REQUIREMENT - The expected output is exactly the lines below, starting at the line with "(401, 228) = (471, 395): black" and ending at the line with "(512, 269) = (418, 305): pink", both included; no other line belongs in it.

RECORD SET -
■ ■ ■ ■ ■

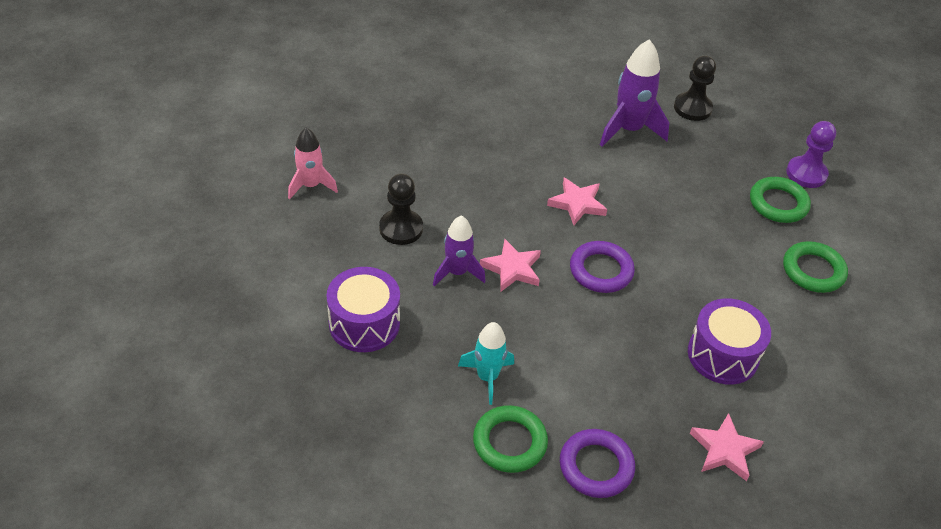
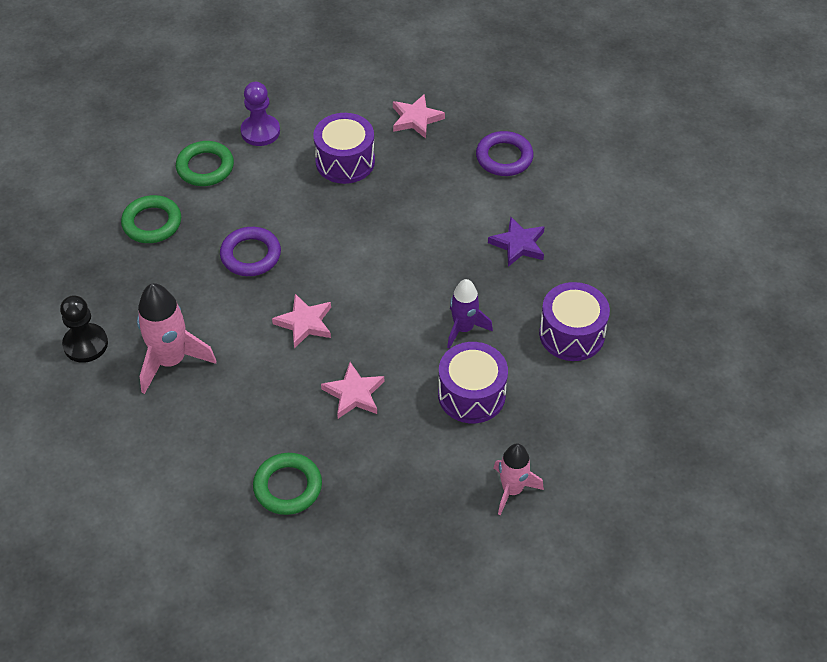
camera: 135 degrees left, 5 degrees up
(401, 228) = (471, 395): black pawn -> purple drum
(487, 377) = (518, 244): turquoise rocket -> purple star
(509, 442) = (544, 200): green ring -> green ring (288, 487)
(512, 269) = (418, 305): pink star -> pink star (354, 394)
(601, 270) = (354, 262): purple ring -> purple ring (251, 255)
(628, 129) = (171, 361): purple rocket -> pink rocket
(806, 173) = (92, 229): purple pawn -> purple pawn (260, 131)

■ ■ ■ ■ ■

RESPONSE TO THIS TASK -
(401, 228) = (471, 395): black pawn -> purple drum
(487, 377) = (518, 244): turquoise rocket -> purple star
(509, 442) = (544, 200): green ring -> green ring (288, 487)
(512, 269) = (418, 305): pink star -> pink star (354, 394)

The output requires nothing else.